Write the entries below again, precisely as they appear.

Saved data entries:
......

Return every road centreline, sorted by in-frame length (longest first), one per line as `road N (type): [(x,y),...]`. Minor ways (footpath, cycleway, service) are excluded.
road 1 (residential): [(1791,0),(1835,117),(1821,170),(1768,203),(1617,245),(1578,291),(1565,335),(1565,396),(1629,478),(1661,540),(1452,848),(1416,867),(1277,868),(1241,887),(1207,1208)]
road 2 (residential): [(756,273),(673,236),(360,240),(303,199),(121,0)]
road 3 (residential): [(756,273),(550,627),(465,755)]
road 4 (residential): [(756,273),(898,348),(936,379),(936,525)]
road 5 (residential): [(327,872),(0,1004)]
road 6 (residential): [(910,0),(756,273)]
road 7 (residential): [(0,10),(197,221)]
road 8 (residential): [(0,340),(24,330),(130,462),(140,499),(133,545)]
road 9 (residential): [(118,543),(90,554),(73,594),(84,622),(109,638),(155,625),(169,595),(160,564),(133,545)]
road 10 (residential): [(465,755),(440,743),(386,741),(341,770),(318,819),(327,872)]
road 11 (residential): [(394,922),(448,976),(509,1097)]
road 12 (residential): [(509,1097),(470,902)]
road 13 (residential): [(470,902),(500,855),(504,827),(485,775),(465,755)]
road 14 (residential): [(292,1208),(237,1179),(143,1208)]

......

* **Answer for the task**
Return every road centreline, sorted by in-frame length (longest first), one per line as `road N (type): [(x,y),...]`. Minor ways (footpath, cycleway, service) are excluded.
road 1 (residential): [(1791,0),(1835,117),(1821,170),(1768,203),(1617,245),(1578,291),(1565,335),(1565,396),(1629,478),(1661,540),(1452,848),(1416,867),(1277,868),(1241,887),(1207,1208)]
road 2 (residential): [(756,273),(673,236),(360,240),(303,199),(121,0)]
road 3 (residential): [(756,273),(550,627),(465,755)]
road 4 (residential): [(756,273),(898,348),(936,379),(936,525)]
road 5 (residential): [(327,872),(0,1004)]
road 6 (residential): [(910,0),(756,273)]
road 7 (residential): [(0,10),(197,221)]
road 8 (residential): [(0,340),(24,330),(130,462),(140,499),(133,545)]
road 9 (residential): [(118,543),(90,554),(73,594),(84,622),(109,638),(155,625),(169,595),(160,564),(133,545)]
road 10 (residential): [(465,755),(440,743),(386,741),(341,770),(318,819),(327,872)]
road 11 (residential): [(394,922),(448,976),(509,1097)]
road 12 (residential): [(509,1097),(470,902)]
road 13 (residential): [(470,902),(500,855),(504,827),(485,775),(465,755)]
road 14 (residential): [(292,1208),(237,1179),(143,1208)]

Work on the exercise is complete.